### Your goal:
Please restate, word for word, the lines below that begin at the one with "yellow hourglass [233,151,278,217] -> none" and end at the one with "white button [100,312,169,369]". Leave out all other lines.

### Data supplied:
------------------------------------
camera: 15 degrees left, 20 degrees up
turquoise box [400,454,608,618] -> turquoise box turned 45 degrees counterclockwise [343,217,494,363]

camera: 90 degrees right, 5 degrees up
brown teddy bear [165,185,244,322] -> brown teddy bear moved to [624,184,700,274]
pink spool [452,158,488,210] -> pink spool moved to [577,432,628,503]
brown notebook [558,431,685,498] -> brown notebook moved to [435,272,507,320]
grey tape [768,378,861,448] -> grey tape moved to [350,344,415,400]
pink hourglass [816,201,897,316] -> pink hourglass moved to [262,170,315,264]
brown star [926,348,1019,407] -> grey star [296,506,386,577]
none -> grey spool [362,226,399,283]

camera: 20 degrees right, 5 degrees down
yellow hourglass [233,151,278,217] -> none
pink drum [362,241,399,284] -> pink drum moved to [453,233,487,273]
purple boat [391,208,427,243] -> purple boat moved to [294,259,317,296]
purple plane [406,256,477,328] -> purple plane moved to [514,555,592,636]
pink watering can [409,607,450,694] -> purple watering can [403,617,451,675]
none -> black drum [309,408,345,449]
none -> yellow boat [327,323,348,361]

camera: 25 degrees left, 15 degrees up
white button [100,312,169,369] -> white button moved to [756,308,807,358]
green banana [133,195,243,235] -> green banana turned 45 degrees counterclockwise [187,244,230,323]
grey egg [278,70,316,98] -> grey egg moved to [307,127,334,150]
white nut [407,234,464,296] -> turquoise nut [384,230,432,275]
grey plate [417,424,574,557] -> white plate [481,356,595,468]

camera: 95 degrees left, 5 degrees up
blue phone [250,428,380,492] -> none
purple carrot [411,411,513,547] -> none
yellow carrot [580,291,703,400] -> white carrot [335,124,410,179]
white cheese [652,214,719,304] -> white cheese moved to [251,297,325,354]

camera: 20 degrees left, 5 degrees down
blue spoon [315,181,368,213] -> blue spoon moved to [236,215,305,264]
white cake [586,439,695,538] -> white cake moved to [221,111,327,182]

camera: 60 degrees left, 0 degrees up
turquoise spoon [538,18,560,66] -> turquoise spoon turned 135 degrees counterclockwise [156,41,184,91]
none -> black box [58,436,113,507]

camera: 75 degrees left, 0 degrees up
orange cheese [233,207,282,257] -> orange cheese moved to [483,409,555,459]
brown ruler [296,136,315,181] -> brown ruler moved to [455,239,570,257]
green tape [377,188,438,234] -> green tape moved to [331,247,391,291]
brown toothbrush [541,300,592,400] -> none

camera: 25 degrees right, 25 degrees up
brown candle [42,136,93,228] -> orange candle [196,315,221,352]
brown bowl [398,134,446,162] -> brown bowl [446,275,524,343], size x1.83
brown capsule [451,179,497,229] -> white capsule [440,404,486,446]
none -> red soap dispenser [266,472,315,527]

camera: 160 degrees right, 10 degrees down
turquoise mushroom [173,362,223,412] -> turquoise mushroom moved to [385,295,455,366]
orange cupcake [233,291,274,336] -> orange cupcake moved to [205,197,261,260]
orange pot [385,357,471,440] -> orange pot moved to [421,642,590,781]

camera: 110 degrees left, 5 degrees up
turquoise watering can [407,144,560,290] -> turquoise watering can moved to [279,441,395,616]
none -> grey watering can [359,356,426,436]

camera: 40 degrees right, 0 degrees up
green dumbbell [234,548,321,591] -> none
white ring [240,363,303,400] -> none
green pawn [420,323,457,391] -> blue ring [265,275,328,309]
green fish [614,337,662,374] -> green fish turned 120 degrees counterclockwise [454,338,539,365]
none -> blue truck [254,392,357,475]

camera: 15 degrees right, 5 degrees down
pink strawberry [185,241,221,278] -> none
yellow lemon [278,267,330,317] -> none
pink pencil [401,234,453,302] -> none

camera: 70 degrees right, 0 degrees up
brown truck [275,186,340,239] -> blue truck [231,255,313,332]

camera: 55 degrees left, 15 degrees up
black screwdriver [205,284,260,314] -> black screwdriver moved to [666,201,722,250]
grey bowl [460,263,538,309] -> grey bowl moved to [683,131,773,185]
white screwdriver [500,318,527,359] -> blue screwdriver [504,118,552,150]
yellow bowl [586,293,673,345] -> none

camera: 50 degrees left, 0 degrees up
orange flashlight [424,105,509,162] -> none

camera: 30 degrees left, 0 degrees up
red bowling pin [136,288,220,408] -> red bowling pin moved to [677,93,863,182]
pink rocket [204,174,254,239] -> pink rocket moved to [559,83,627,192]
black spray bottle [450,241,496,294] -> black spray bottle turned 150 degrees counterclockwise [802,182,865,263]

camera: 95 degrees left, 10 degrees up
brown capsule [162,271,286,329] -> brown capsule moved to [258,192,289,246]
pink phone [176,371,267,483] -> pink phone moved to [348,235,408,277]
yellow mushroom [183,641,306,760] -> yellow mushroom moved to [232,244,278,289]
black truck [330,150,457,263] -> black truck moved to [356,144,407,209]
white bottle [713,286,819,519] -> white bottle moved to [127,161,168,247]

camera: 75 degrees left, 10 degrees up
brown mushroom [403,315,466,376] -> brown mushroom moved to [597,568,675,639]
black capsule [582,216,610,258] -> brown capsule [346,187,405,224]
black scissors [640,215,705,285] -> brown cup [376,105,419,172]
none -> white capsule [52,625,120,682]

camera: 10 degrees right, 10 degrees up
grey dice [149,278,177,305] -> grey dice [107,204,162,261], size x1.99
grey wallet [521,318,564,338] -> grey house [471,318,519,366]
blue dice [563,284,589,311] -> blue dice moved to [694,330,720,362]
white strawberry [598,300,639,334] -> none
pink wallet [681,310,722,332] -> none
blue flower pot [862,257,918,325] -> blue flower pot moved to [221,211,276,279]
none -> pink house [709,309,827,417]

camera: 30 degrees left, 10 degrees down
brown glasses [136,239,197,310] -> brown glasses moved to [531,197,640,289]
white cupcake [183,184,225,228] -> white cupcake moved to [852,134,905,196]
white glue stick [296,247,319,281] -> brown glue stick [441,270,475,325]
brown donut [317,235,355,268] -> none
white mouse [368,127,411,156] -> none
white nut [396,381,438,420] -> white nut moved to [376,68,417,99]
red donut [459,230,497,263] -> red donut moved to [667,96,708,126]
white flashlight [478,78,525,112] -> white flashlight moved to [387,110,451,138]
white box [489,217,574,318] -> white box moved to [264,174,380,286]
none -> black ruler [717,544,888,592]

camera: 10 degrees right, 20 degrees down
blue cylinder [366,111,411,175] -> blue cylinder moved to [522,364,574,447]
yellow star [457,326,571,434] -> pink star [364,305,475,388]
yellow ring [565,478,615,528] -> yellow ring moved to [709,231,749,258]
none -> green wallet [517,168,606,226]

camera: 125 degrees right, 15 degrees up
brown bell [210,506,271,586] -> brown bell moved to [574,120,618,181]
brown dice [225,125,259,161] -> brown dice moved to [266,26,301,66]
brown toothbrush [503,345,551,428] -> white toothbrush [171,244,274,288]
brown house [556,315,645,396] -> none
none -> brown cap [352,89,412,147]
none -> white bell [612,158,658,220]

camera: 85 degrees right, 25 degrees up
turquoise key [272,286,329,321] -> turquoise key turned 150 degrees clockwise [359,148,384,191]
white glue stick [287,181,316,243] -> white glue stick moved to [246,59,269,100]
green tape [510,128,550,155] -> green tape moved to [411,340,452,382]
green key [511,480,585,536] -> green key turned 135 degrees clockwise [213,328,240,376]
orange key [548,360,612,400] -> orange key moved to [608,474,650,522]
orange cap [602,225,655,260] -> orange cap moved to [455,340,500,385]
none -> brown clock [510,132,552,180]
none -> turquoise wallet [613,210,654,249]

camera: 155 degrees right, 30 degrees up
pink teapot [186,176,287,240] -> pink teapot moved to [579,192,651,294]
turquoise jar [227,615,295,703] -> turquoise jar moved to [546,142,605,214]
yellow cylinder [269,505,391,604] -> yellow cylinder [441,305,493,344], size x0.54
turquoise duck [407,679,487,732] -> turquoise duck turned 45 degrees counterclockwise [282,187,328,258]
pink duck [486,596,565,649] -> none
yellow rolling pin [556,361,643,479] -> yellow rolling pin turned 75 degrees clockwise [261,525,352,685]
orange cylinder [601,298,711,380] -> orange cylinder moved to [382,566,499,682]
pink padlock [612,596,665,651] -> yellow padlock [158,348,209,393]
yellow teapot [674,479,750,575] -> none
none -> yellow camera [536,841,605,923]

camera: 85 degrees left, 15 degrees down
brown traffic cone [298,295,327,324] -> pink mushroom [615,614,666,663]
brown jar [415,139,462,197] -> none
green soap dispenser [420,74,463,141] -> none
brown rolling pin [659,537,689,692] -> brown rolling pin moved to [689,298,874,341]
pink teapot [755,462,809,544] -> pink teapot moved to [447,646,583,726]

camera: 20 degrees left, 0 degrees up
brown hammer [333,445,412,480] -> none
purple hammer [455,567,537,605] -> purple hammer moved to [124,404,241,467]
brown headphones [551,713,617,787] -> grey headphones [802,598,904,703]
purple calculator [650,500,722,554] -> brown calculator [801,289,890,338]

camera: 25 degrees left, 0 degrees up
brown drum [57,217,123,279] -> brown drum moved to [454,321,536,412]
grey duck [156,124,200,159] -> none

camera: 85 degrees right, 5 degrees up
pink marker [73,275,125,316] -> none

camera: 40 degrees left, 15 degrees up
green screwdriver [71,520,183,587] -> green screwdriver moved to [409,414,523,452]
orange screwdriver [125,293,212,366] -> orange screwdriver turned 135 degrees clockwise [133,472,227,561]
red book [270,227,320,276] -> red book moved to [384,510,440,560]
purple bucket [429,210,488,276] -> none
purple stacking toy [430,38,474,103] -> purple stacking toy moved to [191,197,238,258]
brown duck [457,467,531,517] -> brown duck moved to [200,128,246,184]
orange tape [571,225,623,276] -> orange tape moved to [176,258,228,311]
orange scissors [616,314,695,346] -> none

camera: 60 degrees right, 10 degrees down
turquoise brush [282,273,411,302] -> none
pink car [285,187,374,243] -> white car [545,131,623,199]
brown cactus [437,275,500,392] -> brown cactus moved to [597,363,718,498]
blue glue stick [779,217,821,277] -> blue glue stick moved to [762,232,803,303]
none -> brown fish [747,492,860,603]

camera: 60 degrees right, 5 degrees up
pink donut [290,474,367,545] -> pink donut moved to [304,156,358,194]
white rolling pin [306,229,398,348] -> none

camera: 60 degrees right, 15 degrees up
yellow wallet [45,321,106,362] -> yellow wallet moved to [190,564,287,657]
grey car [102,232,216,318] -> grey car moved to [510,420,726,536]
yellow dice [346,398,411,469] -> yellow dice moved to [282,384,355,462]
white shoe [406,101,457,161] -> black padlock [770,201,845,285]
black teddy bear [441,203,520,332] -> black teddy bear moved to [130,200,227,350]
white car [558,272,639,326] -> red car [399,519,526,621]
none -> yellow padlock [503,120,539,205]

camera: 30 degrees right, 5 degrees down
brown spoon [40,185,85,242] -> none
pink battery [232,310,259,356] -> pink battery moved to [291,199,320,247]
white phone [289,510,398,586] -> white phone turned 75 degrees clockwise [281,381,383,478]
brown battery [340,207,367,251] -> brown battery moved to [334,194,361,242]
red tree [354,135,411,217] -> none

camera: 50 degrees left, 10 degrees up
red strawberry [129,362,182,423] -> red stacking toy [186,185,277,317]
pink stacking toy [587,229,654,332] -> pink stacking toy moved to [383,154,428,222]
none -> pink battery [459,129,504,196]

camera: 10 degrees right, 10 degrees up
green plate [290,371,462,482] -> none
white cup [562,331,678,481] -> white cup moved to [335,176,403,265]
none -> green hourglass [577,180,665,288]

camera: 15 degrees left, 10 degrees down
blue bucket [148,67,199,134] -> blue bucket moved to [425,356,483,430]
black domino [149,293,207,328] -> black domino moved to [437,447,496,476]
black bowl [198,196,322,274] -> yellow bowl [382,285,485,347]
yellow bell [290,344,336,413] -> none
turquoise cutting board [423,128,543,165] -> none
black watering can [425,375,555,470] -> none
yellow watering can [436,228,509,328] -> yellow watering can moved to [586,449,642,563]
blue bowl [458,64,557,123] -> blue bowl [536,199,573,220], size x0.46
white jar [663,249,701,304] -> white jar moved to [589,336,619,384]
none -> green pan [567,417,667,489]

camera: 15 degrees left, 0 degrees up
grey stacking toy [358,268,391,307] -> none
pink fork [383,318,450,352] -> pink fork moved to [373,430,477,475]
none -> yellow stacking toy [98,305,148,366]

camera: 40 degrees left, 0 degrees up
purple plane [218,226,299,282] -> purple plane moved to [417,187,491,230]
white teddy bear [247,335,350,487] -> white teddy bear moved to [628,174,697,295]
------------------------------------
### Answer for this exercise:
yellow hourglass [233,151,278,217] -> none
pink drum [362,241,399,284] -> pink drum moved to [453,233,487,273]
purple boat [391,208,427,243] -> purple boat moved to [294,259,317,296]
purple plane [406,256,477,328] -> purple plane moved to [514,555,592,636]
pink watering can [409,607,450,694] -> purple watering can [403,617,451,675]
none -> black drum [309,408,345,449]
none -> yellow boat [327,323,348,361]

camera: 25 degrees left, 15 degrees up
white button [100,312,169,369] -> white button moved to [756,308,807,358]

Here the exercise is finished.